**Instructions to follow:** Each record below should be returned exactly, with its pictures left out.

**Revision comparison data:**
=== Begin Enclosure ===

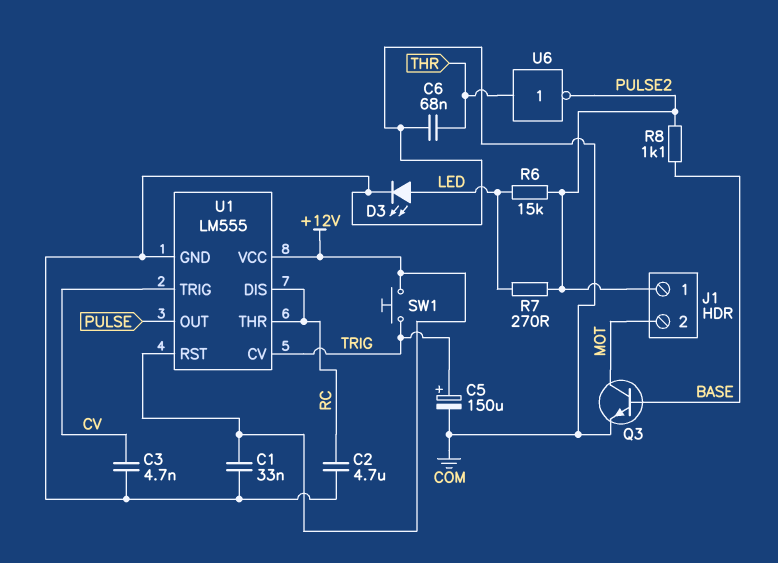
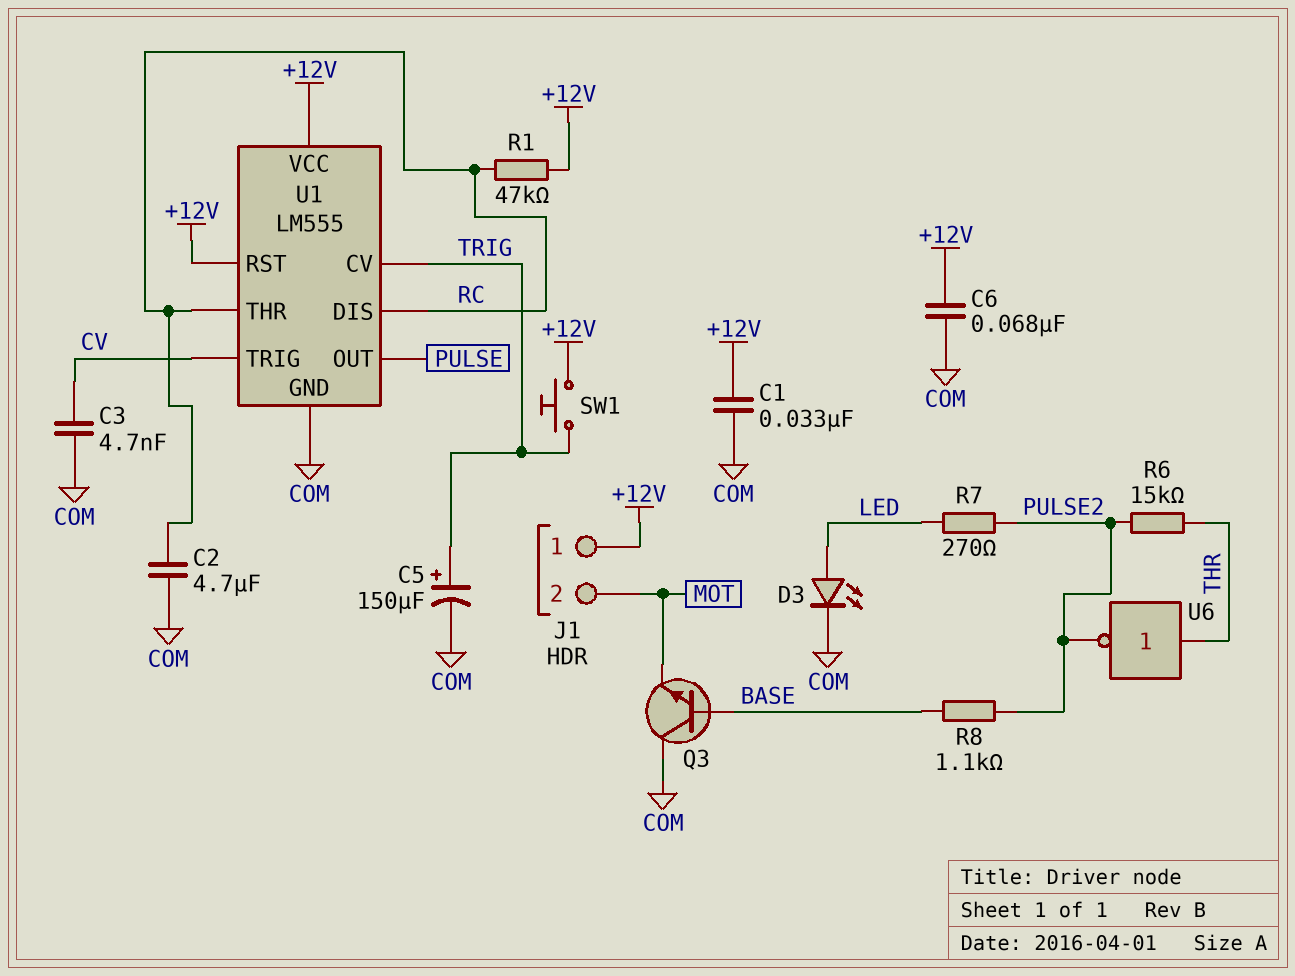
C6: 68nF (COM, THR) -> 68nF (+12V, COM)
J1 pin 1: PULSE2 -> +12V
Q3: NPN (B BASE, C MOT, E COM) -> NPN (B BASE, C COM, E MOT)
R1: none -> 47k (+12V, RC)
R6: 15k (LED, PULSE2) -> 15k (PULSE2, THR)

=== End Enclosure ===

**Task response:**
C6: 68nF (COM, THR) -> 68nF (+12V, COM)
J1 pin 1: PULSE2 -> +12V
Q3: NPN (B BASE, C MOT, E COM) -> NPN (B BASE, C COM, E MOT)
R1: none -> 47k (+12V, RC)
R6: 15k (LED, PULSE2) -> 15k (PULSE2, THR)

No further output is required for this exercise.